Objective:
Copy the material word for word, from the line containing "Find the location of a" down to the line containing "The width and", both included.

Listed records:
** START **
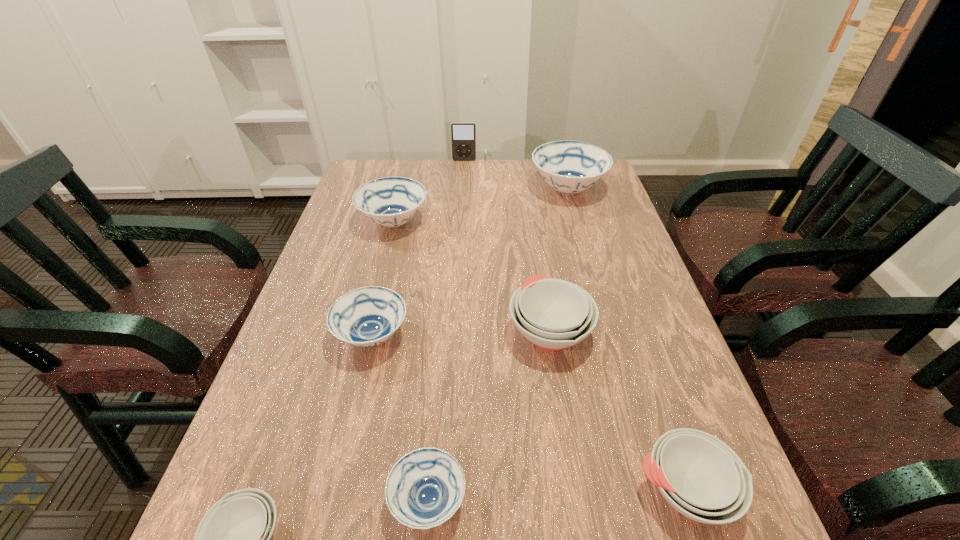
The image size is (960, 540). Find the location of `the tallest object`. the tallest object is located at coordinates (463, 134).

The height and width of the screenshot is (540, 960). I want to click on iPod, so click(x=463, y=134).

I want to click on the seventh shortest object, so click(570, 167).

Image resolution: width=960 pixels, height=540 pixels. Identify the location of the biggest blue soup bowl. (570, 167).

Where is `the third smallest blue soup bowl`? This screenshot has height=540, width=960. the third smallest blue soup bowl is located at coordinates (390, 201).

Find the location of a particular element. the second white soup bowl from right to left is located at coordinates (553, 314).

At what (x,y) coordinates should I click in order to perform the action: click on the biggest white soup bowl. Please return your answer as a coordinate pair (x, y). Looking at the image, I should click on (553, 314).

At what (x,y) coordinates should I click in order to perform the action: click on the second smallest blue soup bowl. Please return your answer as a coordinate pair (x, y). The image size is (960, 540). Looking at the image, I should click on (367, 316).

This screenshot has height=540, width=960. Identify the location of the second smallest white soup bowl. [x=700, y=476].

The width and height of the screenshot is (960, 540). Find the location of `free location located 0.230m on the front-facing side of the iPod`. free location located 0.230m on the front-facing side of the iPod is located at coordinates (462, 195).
** END **
** START **
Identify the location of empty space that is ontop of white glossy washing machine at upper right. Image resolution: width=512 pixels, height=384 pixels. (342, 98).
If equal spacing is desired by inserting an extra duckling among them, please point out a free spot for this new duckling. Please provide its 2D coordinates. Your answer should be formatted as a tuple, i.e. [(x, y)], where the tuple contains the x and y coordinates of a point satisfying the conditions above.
** END **
Solution:
Find the location of a particular element. the second white soup bowl from right to left is located at coordinates (553, 314).

At what (x,y) coordinates should I click in order to perform the action: click on the biggest white soup bowl. Please return your answer as a coordinate pair (x, y). Looking at the image, I should click on (553, 314).

At what (x,y) coordinates should I click in order to perform the action: click on the second smallest blue soup bowl. Please return your answer as a coordinate pair (x, y). The image size is (960, 540). Looking at the image, I should click on (367, 316).

This screenshot has height=540, width=960. Identify the location of the second smallest white soup bowl. [x=700, y=476].

The width and height of the screenshot is (960, 540). Find the location of `free location located 0.230m on the front-facing side of the iPod`. free location located 0.230m on the front-facing side of the iPod is located at coordinates (462, 195).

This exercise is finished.